(RECORDS TO USE)

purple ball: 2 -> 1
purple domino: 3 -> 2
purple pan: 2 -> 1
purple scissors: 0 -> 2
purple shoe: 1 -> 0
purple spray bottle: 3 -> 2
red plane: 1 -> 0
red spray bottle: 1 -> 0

(End RECORDS TO USE)
(RECORDS TO USE)

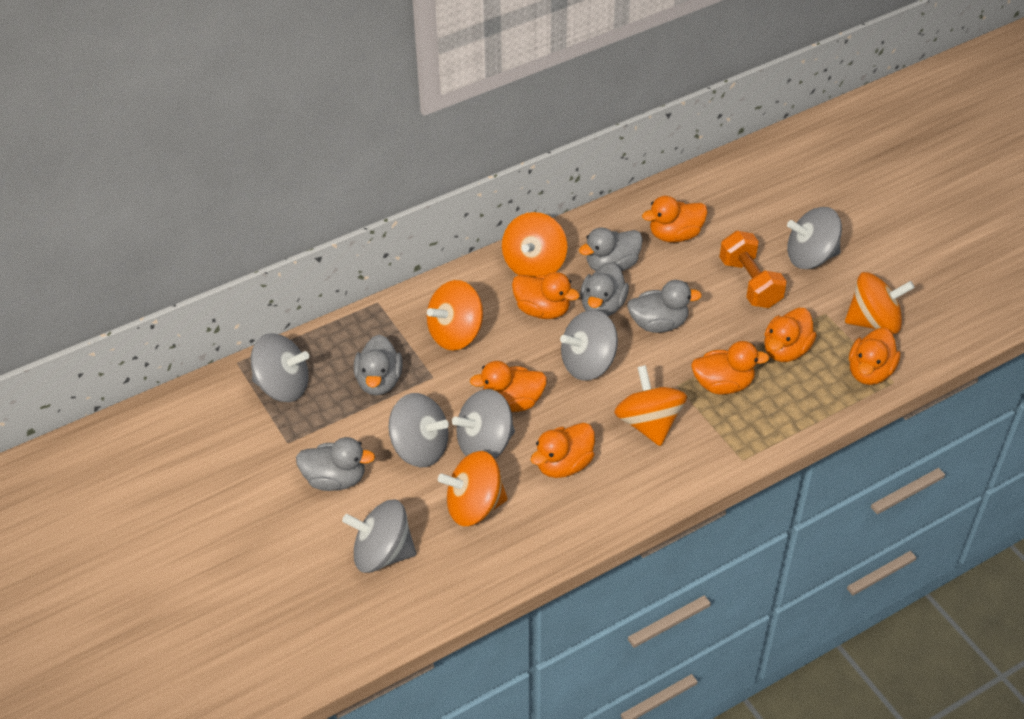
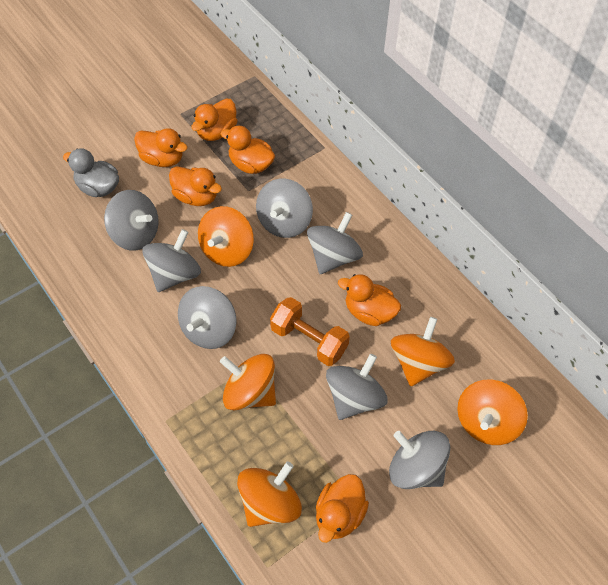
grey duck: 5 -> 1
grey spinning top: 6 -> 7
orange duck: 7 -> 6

(End RECORDS TO USE)

### THE TASK:
Here the output must be the lines above from the line with "purple ball: 2 -> 1" to the line with "red spray bottle: 1 -> 0", both included, duplicated word for word and nothing else.

### EXERCISE OUTPUT:
purple ball: 2 -> 1
purple domino: 3 -> 2
purple pan: 2 -> 1
purple scissors: 0 -> 2
purple shoe: 1 -> 0
purple spray bottle: 3 -> 2
red plane: 1 -> 0
red spray bottle: 1 -> 0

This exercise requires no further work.